[Items listed in a dataset]
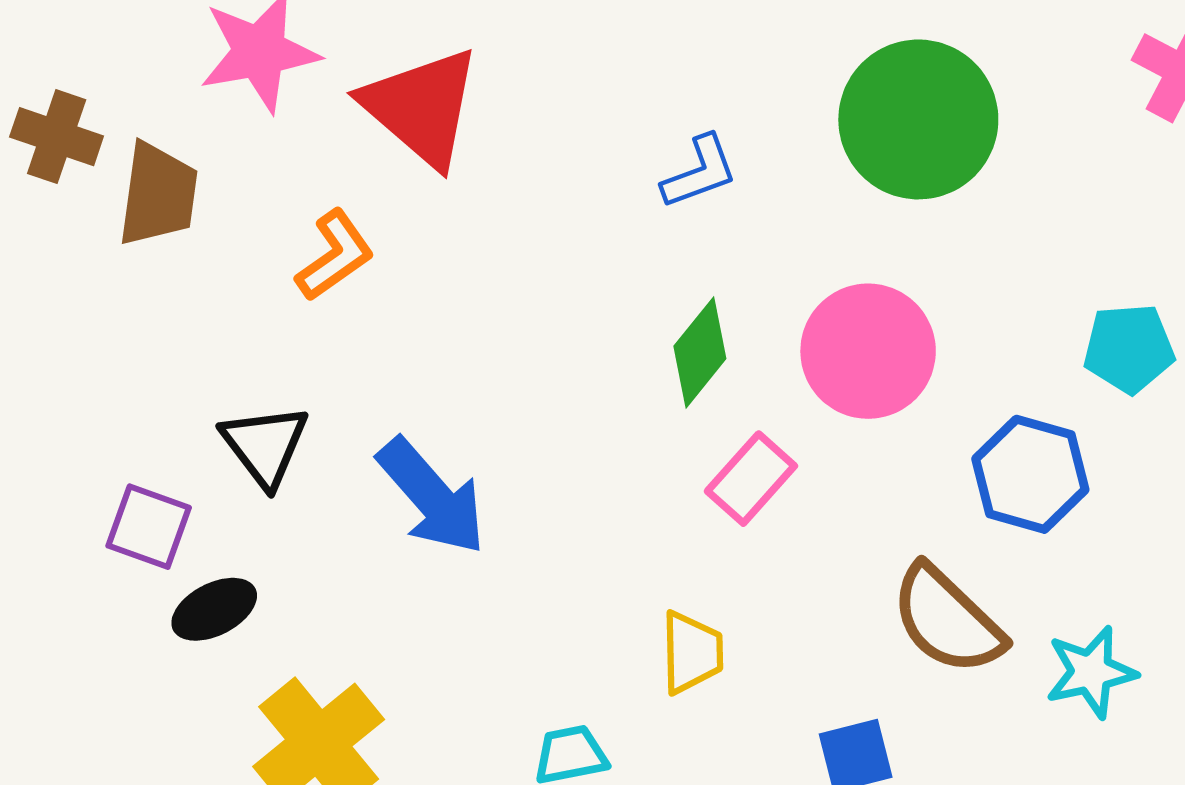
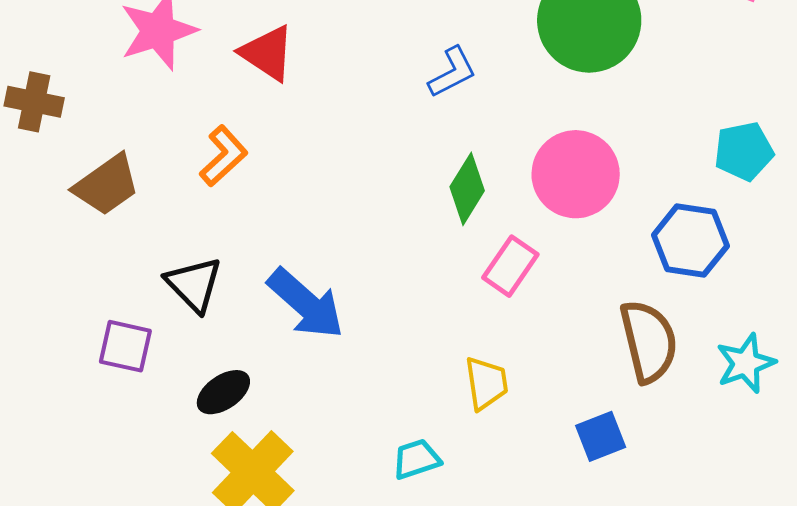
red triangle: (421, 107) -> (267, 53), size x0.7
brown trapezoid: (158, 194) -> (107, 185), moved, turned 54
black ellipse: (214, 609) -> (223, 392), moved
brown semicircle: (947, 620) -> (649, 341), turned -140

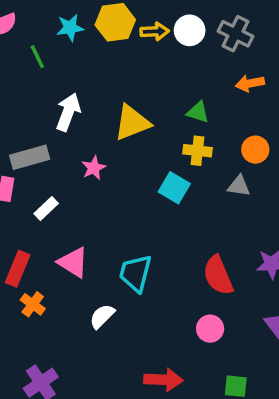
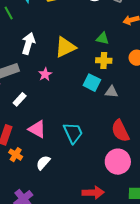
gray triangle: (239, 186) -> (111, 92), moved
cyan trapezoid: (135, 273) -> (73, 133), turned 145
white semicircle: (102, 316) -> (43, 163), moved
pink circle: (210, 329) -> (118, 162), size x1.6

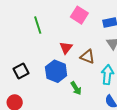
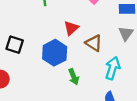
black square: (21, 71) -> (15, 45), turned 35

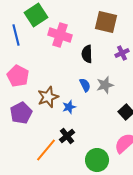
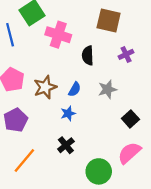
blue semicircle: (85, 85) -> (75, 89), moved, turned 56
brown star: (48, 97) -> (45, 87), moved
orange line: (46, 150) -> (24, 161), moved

---

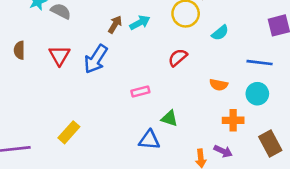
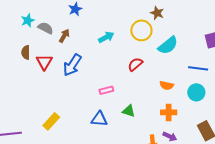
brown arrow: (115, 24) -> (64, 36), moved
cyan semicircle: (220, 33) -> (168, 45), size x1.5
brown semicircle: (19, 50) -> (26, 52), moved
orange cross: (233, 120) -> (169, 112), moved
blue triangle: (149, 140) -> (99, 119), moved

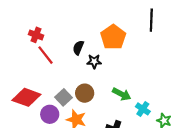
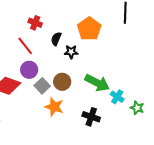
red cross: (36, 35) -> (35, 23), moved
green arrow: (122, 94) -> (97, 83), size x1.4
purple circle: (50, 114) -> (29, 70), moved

*Instructions for the task*.
Take the lines above starting at the one containing "brown trapezoid: (158, 194)" and ending at the one containing "orange line: (46, 150) -> (24, 161), moved", and print them again exactly, without pictures.

*Solution for this exercise*.
brown trapezoid: (158, 194) -> (107, 185), moved, turned 54
black ellipse: (214, 609) -> (223, 392), moved
brown semicircle: (947, 620) -> (649, 341), turned -140

gray triangle: (239, 186) -> (111, 92), moved
cyan trapezoid: (135, 273) -> (73, 133), turned 145
white semicircle: (102, 316) -> (43, 163), moved
pink circle: (210, 329) -> (118, 162), size x1.6

black square: (21, 71) -> (15, 45), turned 35

blue semicircle: (85, 85) -> (75, 89), moved, turned 56
brown star: (48, 97) -> (45, 87), moved
orange line: (46, 150) -> (24, 161), moved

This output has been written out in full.